• Instruction:
Would you transcribe the lines running from the one that holds "white duck: 1 -> 2" to the last line of the records? Leave every picture out.

╭─ Data shown

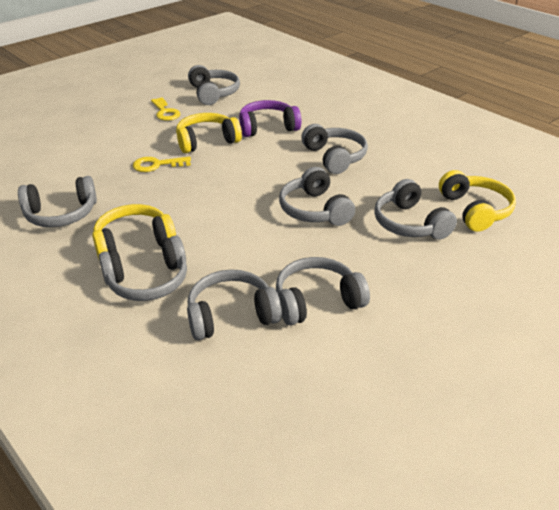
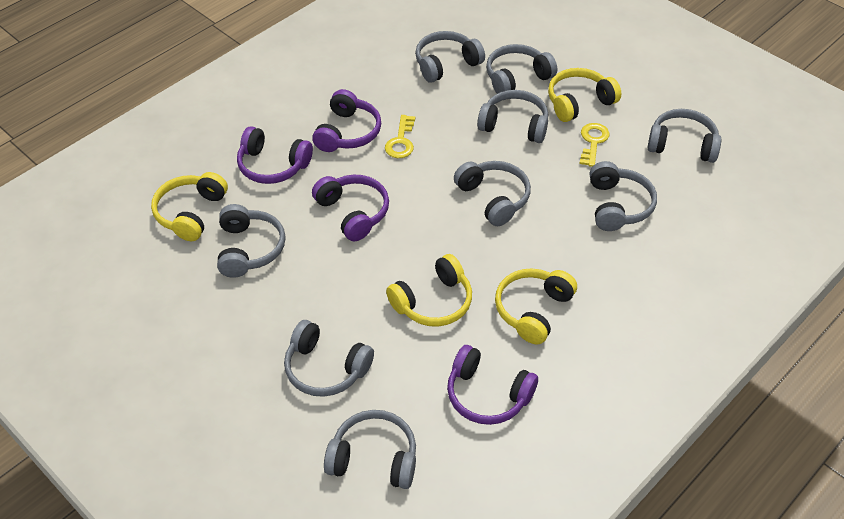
grey headphones: 8 -> 9
purple headphones: 1 -> 4
yellow headphones: 3 -> 4

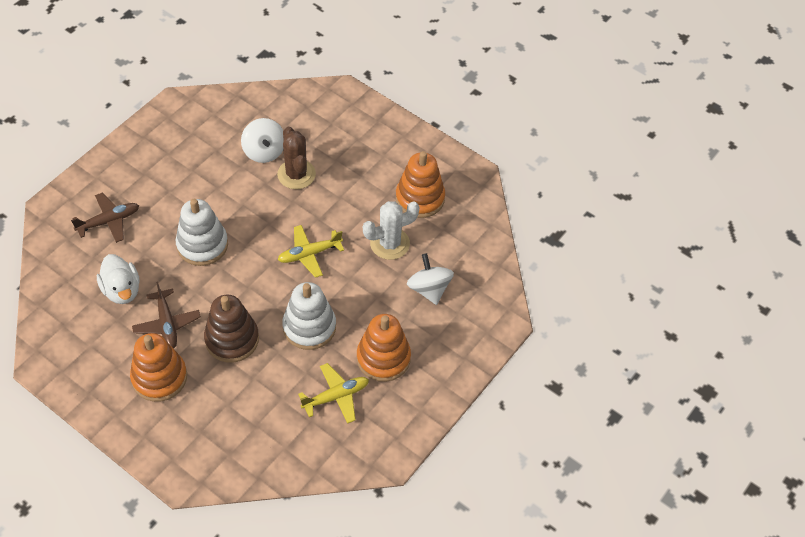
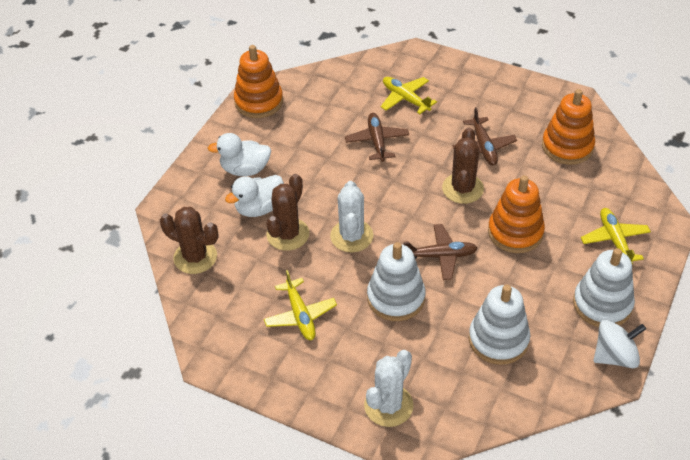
brown cactus: 1 -> 3
brown plane: 2 -> 3
brown stacking toy: 1 -> 0
white cactus: 1 -> 2
white duck: 1 -> 2
white spinning top: 2 -> 1
white stacking toy: 2 -> 3
yellow plane: 2 -> 3

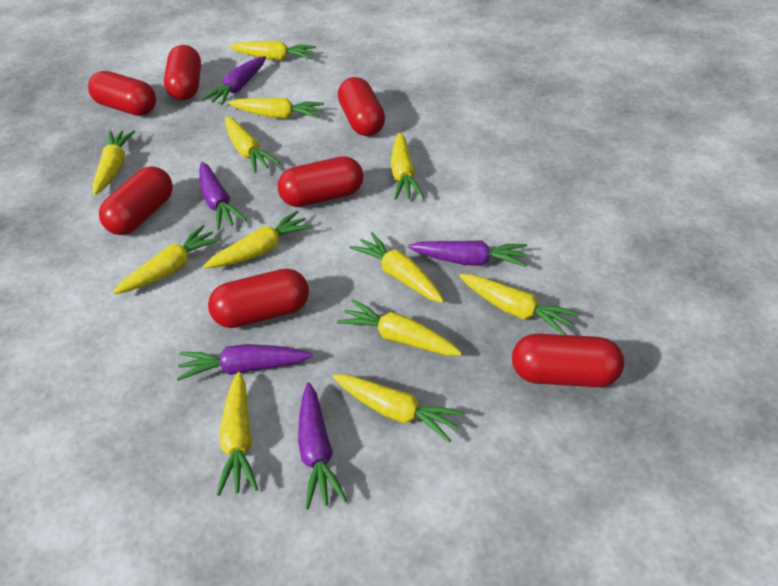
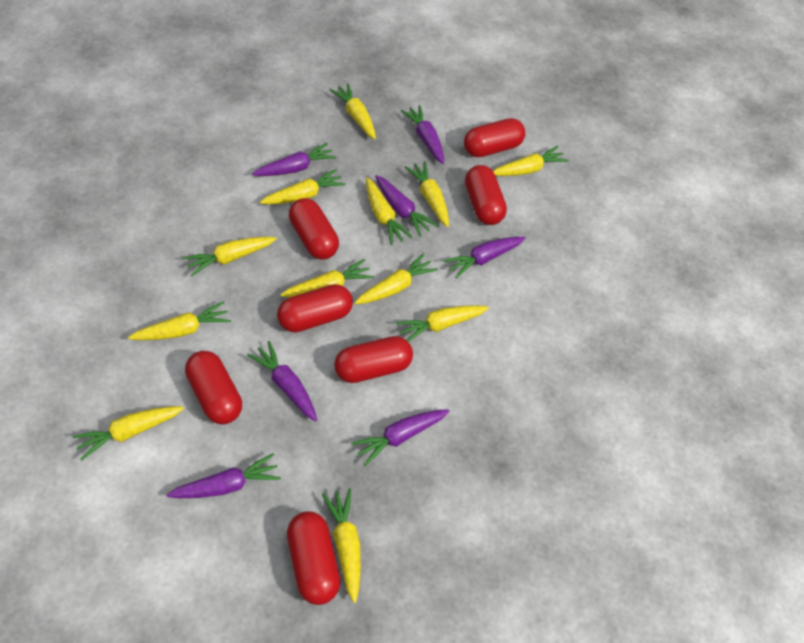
purple carrot: 5 -> 7

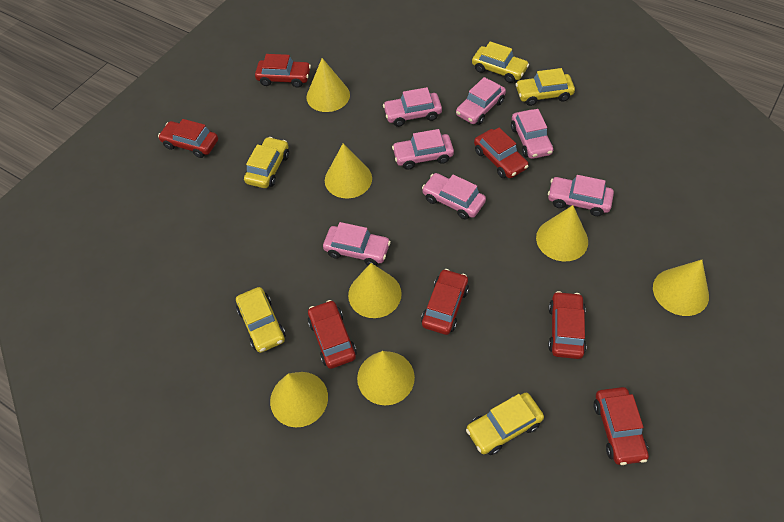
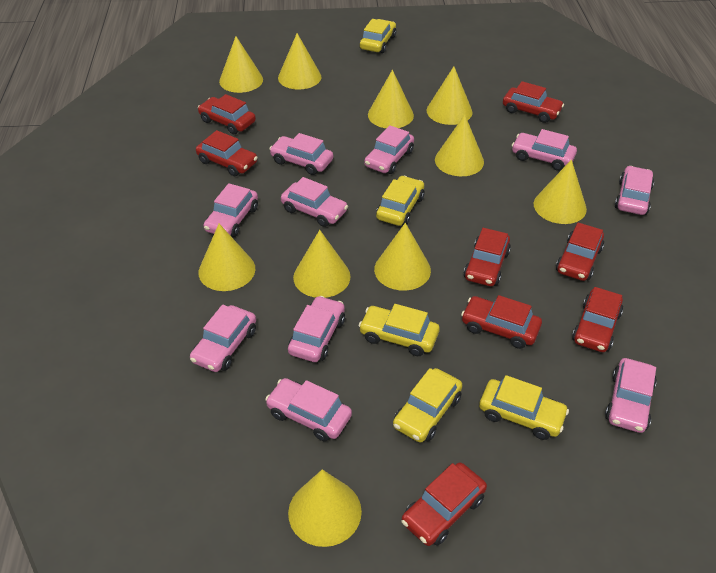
pink car: 7 -> 10
red car: 7 -> 8
yellow cone: 7 -> 10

╰─

• Problem solution:
white duck: 1 -> 2
white spinning top: 2 -> 1
white stacking toy: 2 -> 3
yellow plane: 2 -> 3

purple carrot: 5 -> 7

pink car: 7 -> 10
red car: 7 -> 8
yellow cone: 7 -> 10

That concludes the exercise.